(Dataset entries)
———

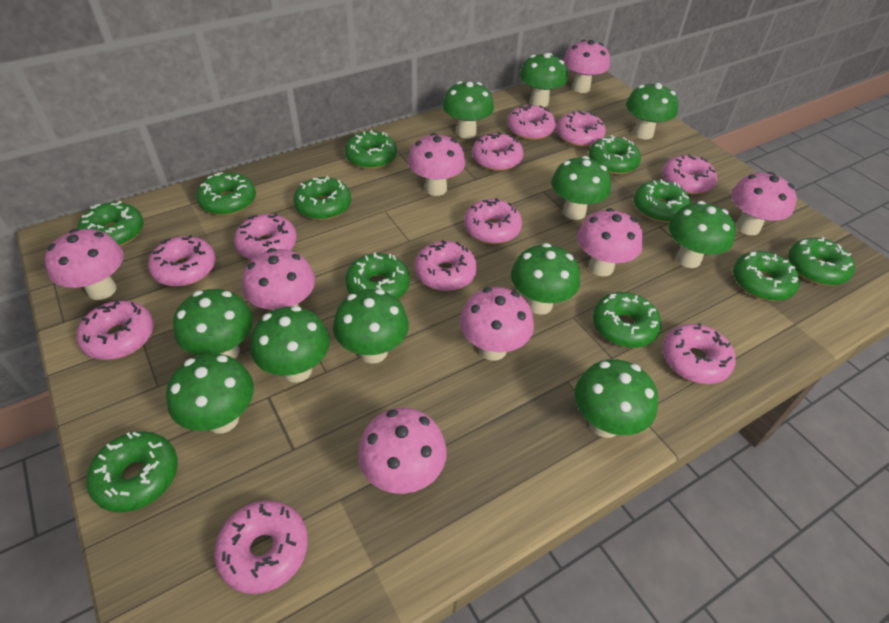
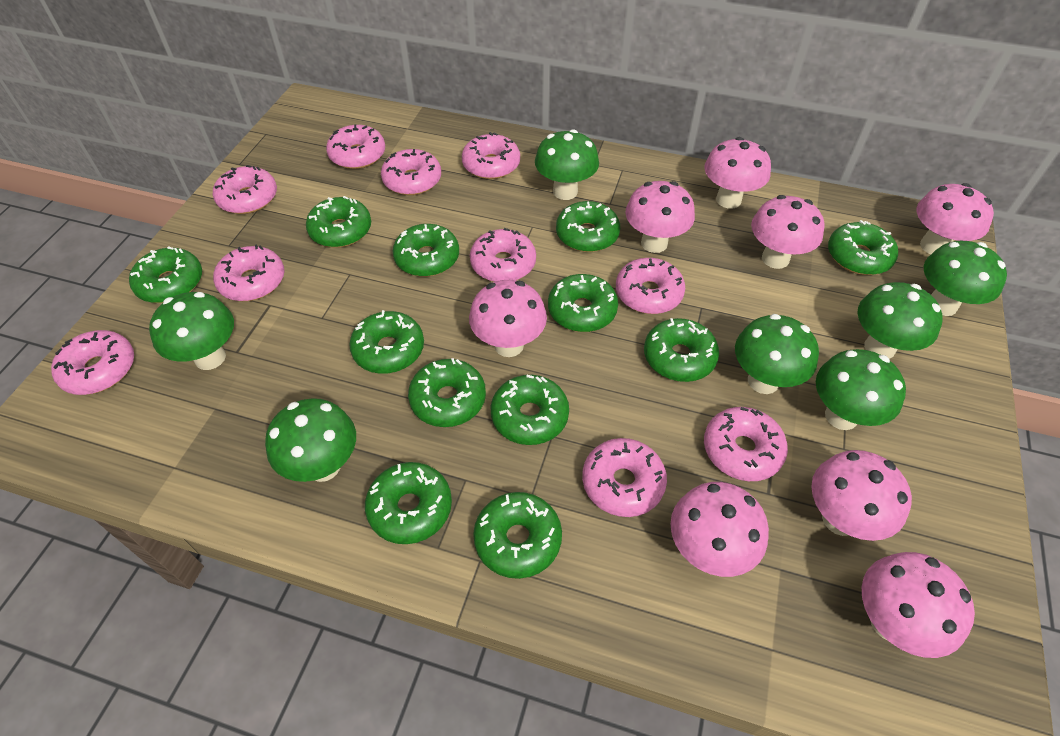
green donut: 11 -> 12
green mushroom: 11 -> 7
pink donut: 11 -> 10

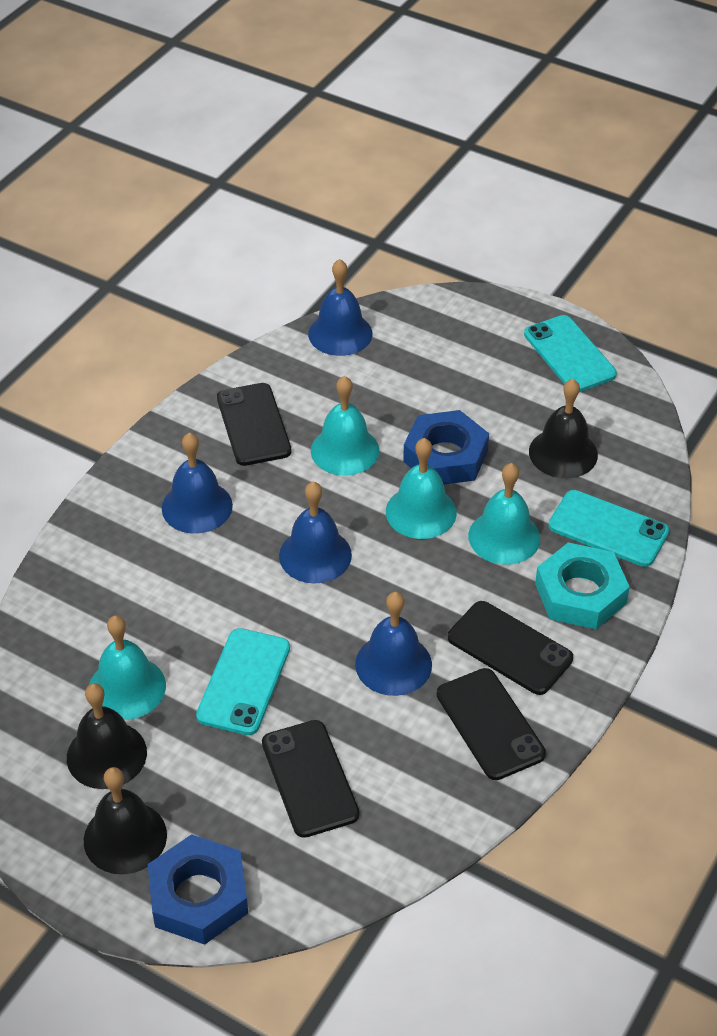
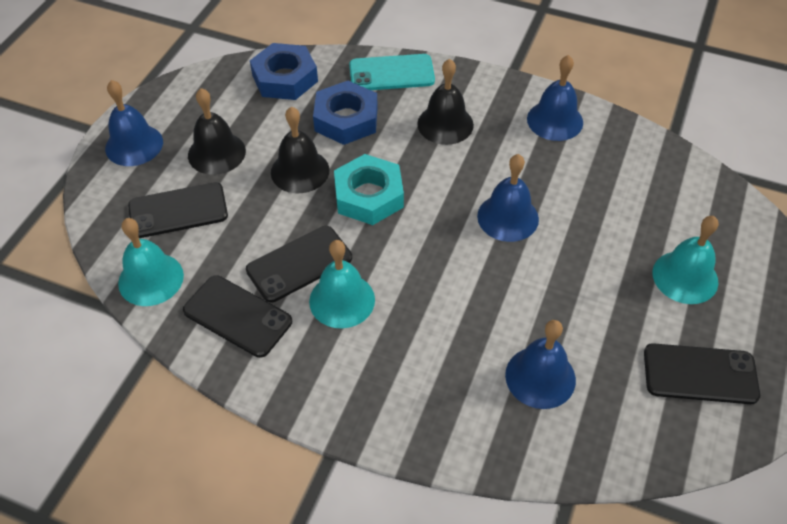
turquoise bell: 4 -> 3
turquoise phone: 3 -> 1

———

(YOUR INSTRUCTIONS) Copy out the data above exactly, except the pictures.

(TASK RESPONSE)
green donut: 11 -> 12
green mushroom: 11 -> 7
pink donut: 11 -> 10

turquoise bell: 4 -> 3
turquoise phone: 3 -> 1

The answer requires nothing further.